What you need to do:
Once you find the line with "none -> pink vase [96,231,174,370]" in the entries below, print it and each line after it up to and including the line with "green house [403,436,509,538]", exactly, without pictures.

Image sets with object changes
--------
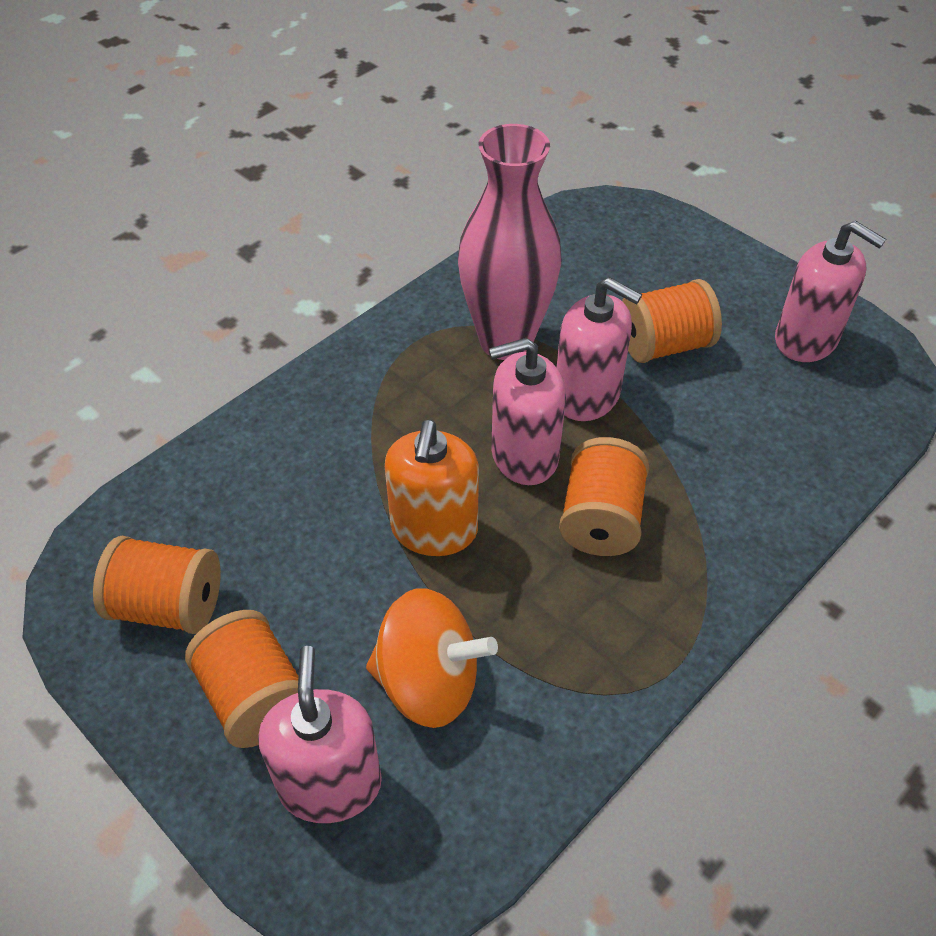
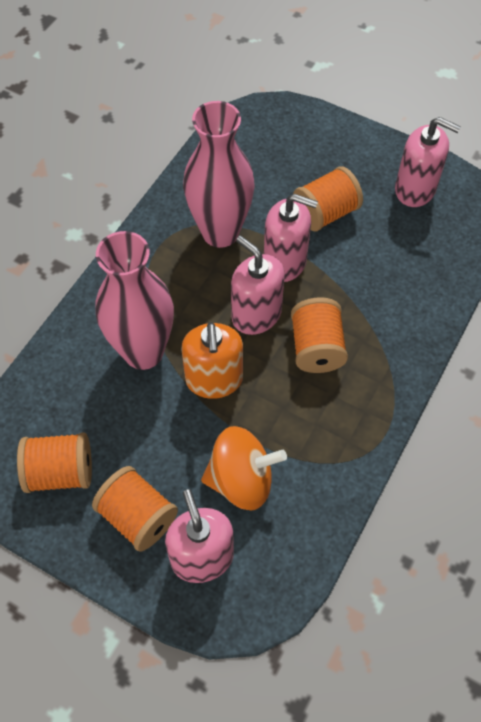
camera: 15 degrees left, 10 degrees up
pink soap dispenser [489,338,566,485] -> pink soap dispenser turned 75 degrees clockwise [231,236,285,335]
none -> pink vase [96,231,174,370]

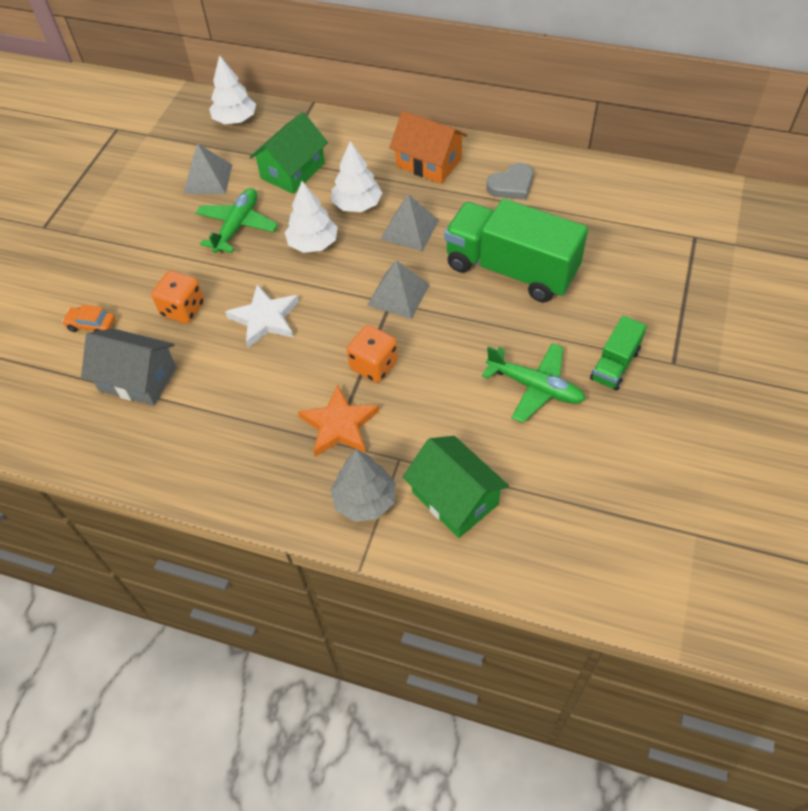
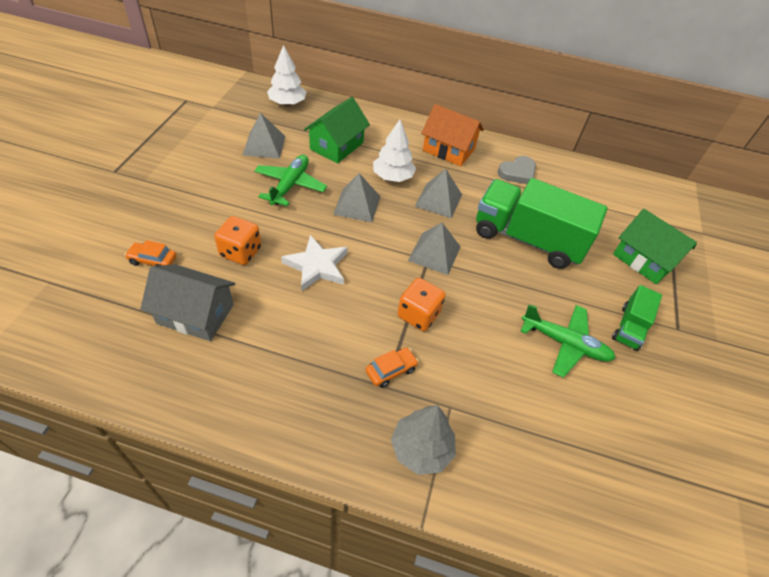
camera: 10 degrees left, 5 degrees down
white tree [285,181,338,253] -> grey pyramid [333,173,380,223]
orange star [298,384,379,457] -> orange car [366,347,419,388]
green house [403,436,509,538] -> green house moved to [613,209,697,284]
--------
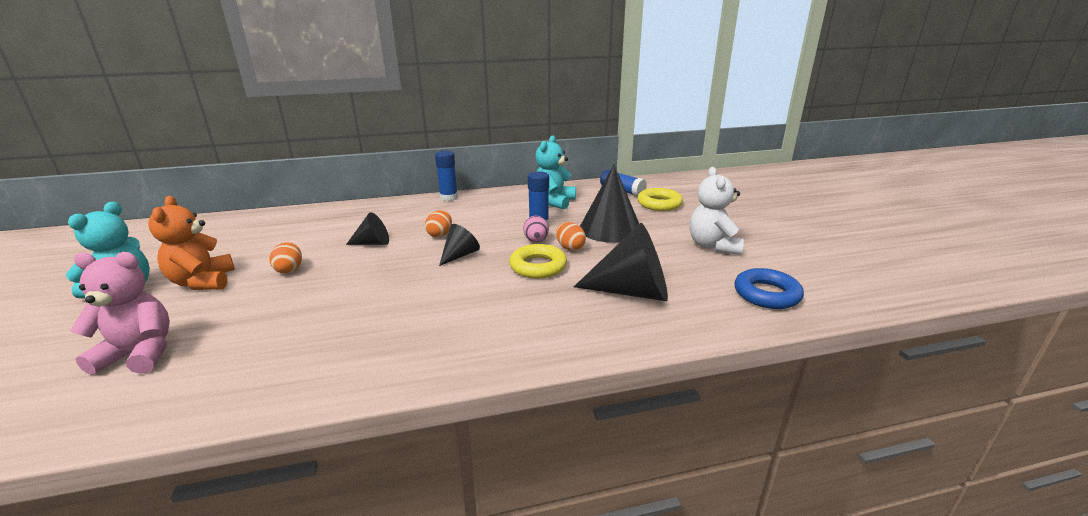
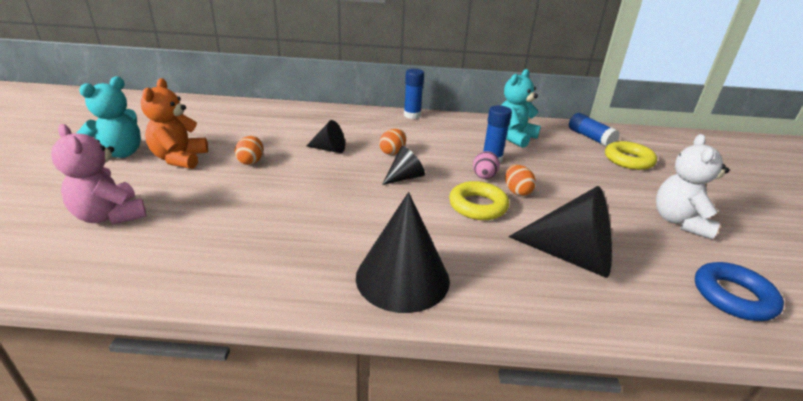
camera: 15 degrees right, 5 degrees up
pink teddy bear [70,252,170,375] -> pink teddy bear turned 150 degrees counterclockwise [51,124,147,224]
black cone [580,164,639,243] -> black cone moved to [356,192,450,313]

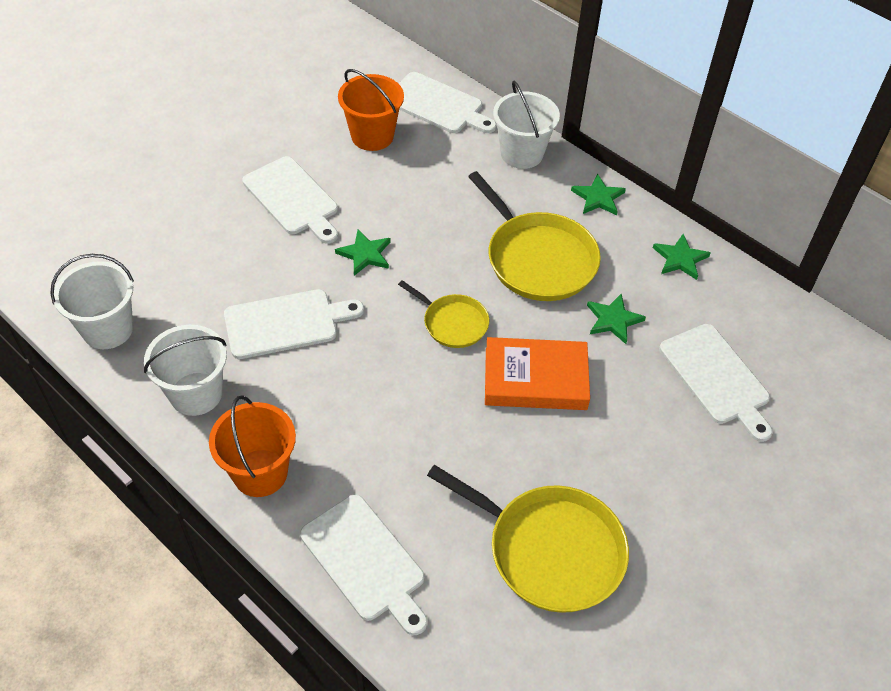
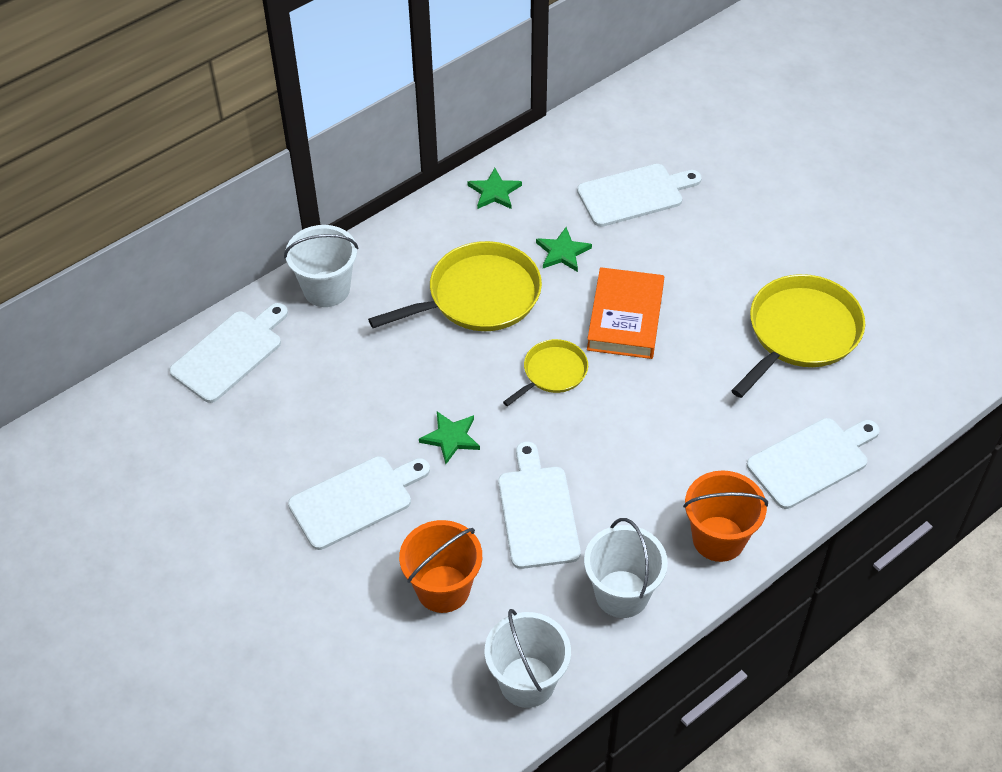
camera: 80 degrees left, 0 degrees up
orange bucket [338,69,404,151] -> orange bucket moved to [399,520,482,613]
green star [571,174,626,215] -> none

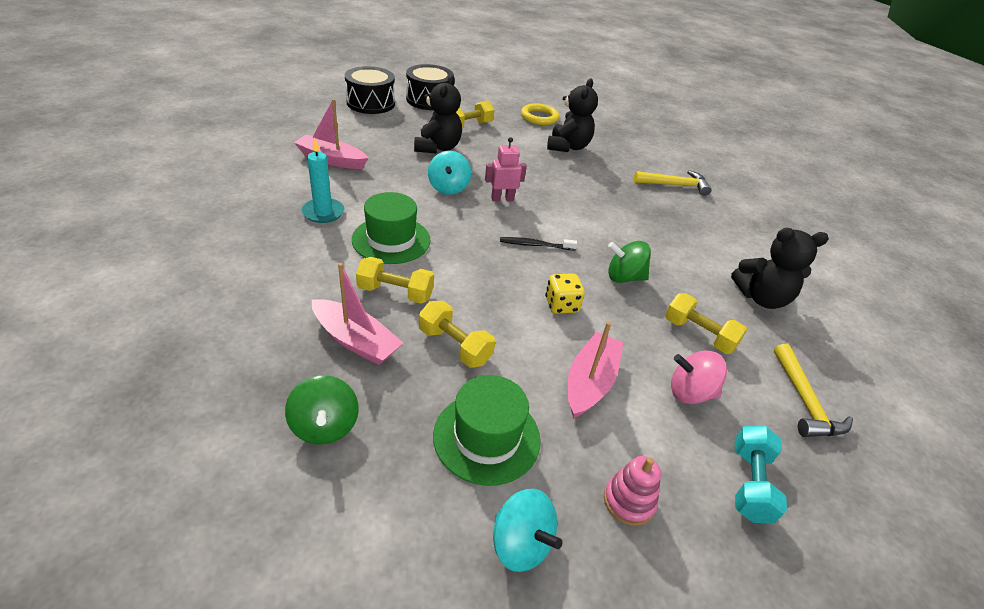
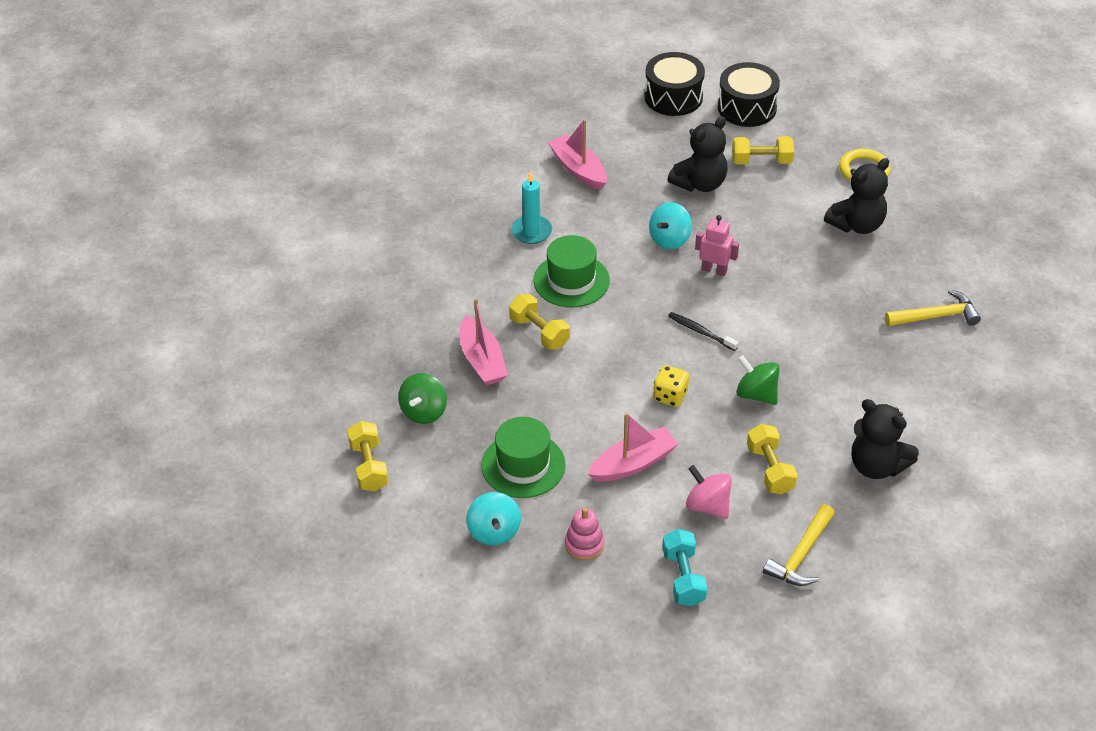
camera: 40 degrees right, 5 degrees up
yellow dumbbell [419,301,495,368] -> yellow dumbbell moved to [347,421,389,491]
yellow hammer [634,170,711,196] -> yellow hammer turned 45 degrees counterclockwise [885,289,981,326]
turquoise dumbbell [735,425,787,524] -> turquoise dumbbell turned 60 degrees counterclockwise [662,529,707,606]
--------
Solution to the problem:
none -> pink vase [96,231,174,370]

camera: 10 degrees left, 5 degrees down
white tree [285,181,338,253] -> grey pyramid [333,173,380,223]
orange star [298,384,379,457] -> orange car [366,347,419,388]
green house [403,436,509,538] -> green house moved to [613,209,697,284]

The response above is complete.